### What is expected
Recast all the items below as a Markdown table with two columns, Row and Line. Number each row and leave out any blank lines.

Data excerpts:
(begin)

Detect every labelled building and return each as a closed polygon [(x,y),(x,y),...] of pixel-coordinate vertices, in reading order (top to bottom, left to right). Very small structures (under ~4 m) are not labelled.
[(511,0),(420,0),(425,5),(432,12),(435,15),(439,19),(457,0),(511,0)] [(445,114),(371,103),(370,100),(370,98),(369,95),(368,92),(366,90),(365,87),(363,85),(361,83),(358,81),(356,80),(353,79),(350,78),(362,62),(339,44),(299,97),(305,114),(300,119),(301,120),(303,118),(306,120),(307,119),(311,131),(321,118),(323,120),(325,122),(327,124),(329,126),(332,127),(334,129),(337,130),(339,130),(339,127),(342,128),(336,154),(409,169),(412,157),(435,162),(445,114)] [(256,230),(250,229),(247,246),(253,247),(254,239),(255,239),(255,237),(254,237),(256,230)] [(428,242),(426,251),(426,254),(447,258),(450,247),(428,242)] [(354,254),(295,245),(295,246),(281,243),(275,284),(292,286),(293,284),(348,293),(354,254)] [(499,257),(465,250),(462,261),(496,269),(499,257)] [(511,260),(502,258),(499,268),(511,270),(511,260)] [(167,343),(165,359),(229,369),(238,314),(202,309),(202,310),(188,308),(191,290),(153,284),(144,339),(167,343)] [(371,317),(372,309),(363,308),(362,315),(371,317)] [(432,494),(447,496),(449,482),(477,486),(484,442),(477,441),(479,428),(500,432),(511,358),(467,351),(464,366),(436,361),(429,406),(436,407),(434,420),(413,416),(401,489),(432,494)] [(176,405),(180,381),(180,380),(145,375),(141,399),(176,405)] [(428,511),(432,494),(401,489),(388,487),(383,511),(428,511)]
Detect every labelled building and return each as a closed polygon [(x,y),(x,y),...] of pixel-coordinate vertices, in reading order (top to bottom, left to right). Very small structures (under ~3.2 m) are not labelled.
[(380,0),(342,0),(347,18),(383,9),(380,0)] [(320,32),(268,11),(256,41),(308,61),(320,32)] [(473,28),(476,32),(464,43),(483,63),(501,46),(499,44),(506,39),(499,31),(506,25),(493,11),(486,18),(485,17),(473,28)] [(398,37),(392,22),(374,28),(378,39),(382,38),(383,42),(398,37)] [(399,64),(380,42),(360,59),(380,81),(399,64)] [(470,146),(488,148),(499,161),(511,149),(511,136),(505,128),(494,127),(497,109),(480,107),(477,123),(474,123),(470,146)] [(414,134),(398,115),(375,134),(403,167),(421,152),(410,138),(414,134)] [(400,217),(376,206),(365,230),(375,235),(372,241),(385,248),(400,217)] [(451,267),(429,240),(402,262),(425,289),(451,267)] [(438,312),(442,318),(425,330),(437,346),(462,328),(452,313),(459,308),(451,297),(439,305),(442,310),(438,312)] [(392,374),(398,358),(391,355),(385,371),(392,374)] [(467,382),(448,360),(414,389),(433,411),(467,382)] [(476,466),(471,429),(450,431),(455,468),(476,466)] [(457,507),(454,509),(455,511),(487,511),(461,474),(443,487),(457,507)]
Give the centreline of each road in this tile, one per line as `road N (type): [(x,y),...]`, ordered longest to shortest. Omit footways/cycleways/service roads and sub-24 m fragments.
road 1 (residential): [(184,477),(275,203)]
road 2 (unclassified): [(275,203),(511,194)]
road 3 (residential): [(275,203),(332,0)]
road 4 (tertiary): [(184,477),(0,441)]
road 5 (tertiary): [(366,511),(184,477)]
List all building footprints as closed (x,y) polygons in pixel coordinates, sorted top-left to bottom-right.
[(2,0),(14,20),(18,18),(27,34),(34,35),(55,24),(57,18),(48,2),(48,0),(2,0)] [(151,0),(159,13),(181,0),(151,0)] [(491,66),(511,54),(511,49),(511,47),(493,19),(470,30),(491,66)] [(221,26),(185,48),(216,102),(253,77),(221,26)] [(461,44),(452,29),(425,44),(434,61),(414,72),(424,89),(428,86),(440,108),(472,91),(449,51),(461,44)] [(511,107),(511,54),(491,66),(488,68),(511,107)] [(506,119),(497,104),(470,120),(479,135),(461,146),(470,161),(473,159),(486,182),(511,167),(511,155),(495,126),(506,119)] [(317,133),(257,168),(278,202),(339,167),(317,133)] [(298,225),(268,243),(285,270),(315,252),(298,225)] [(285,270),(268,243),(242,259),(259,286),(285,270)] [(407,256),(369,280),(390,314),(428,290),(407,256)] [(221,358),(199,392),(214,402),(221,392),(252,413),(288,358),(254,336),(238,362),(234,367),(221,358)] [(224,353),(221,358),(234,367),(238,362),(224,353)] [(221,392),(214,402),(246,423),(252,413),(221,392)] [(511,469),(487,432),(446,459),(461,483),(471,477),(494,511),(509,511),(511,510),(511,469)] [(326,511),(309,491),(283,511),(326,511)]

(end)

### Answer to this exercise
| Row | Line |
|---|---|
| 1 | Detect every labelled building and return each as a closed polygon [(x,y),(x,y),...] of pixel-coordinate vertices, in reading order (top to bottom, left to right). Very small structures (under ~4 m) are not labelled. |
| 2 | [(511,0),(420,0),(425,5),(432,12),(435,15),(439,19),(457,0),(511,0)] [(445,114),(371,103),(370,100),(370,98),(369,95),(368,92),(366,90),(365,87),(363,85),(361,83),(358,81),(356,80),(353,79),(350,78),(362,62),(339,44),(299,97),(305,114),(300,119),(301,120),(303,118),(306,120),(307,119),(311,131),(321,118),(323,120),(325,122),(327,124),(329,126),(332,127),(334,129),(337,130),(339,130),(339,127),(342,128),(336,154),(409,169),(412,157),(435,162),(445,114)] [(256,230),(250,229),(247,246),(253,247),(254,239),(255,239),(255,237),(254,237),(256,230)] [(428,242),(426,251),(426,254),(447,258),(450,247),(428,242)] [(354,254),(295,245),(295,246),(281,243),(275,284),(292,286),(293,284),(348,293),(354,254)] [(499,257),(465,250),(462,261),(496,269),(499,257)] [(511,260),(502,258),(499,268),(511,270),(511,260)] [(167,343),(165,359),(229,369),(238,314),(202,309),(202,310),(188,308),(191,290),(153,284),(144,339),(167,343)] [(371,317),(372,309),(363,308),(362,315),(371,317)] [(432,494),(447,496),(449,482),(477,486),(484,442),(477,441),(479,428),(500,432),(511,358),(467,351),(464,366),(436,361),(429,406),(436,407),(434,420),(413,416),(401,489),(432,494)] [(176,405),(180,381),(180,380),(145,375),(141,399),(176,405)] [(428,511),(432,494),(401,489),(388,487),(383,511),(428,511)] |
| 3 | Detect every labelled building and return each as a closed polygon [(x,y),(x,y),...] of pixel-coordinate vertices, in reading order (top to bottom, left to right). Very small structures (under ~3.2 m) are not labelled. |
| 4 | [(380,0),(342,0),(347,18),(383,9),(380,0)] [(320,32),(268,11),(256,41),(308,61),(320,32)] [(473,28),(476,32),(464,43),(483,63),(501,46),(499,44),(506,39),(499,31),(506,25),(493,11),(486,18),(485,17),(473,28)] [(398,37),(392,22),(374,28),(378,39),(382,38),(383,42),(398,37)] [(399,64),(380,42),(360,59),(380,81),(399,64)] [(470,146),(488,148),(499,161),(511,149),(511,136),(505,128),(494,127),(497,109),(480,107),(477,123),(474,123),(470,146)] [(414,134),(398,115),(375,134),(403,167),(421,152),(410,138),(414,134)] [(400,217),(376,206),(365,230),(375,235),(372,241),(385,248),(400,217)] [(451,267),(429,240),(402,262),(425,289),(451,267)] [(438,312),(442,318),(425,330),(437,346),(462,328),(452,313),(459,308),(451,297),(439,305),(442,310),(438,312)] [(392,374),(398,358),(391,355),(385,371),(392,374)] [(467,382),(448,360),(414,389),(433,411),(467,382)] [(476,466),(471,429),(450,431),(455,468),(476,466)] [(457,507),(454,509),(455,511),(487,511),(461,474),(443,487),(457,507)] |
| 5 | Give the centreline of each road in this tile, one per line as `road N (type): [(x,y),...]`, ordered longest to shortest. Omit footways/cycleways/service roads and sub-24 m fragments. |
| 6 | road 1 (residential): [(184,477),(275,203)] |
| 7 | road 2 (unclassified): [(275,203),(511,194)] |
| 8 | road 3 (residential): [(275,203),(332,0)] |
| 9 | road 4 (tertiary): [(184,477),(0,441)] |
| 10 | road 5 (tertiary): [(366,511),(184,477)] |
| 11 | List all building footprints as closed (x,y) polygons in pixel coordinates, sorted top-left to bottom-right. |
| 12 | [(2,0),(14,20),(18,18),(27,34),(34,35),(55,24),(57,18),(48,2),(48,0),(2,0)] [(151,0),(159,13),(181,0),(151,0)] [(491,66),(511,54),(511,49),(511,47),(493,19),(470,30),(491,66)] [(221,26),(185,48),(216,102),(253,77),(221,26)] [(461,44),(452,29),(425,44),(434,61),(414,72),(424,89),(428,86),(440,108),(472,91),(449,51),(461,44)] [(511,107),(511,54),(491,66),(488,68),(511,107)] [(506,119),(497,104),(470,120),(479,135),(461,146),(470,161),(473,159),(486,182),(511,167),(511,155),(495,126),(506,119)] [(317,133),(257,168),(278,202),(339,167),(317,133)] [(298,225),(268,243),(285,270),(315,252),(298,225)] [(285,270),(268,243),(242,259),(259,286),(285,270)] [(407,256),(369,280),(390,314),(428,290),(407,256)] [(221,358),(199,392),(214,402),(221,392),(252,413),(288,358),(254,336),(238,362),(234,367),(221,358)] [(224,353),(221,358),(234,367),(238,362),(224,353)] [(221,392),(214,402),(246,423),(252,413),(221,392)] [(511,469),(487,432),(446,459),(461,483),(471,477),(494,511),(509,511),(511,510),(511,469)] [(326,511),(309,491),(283,511),(326,511)] |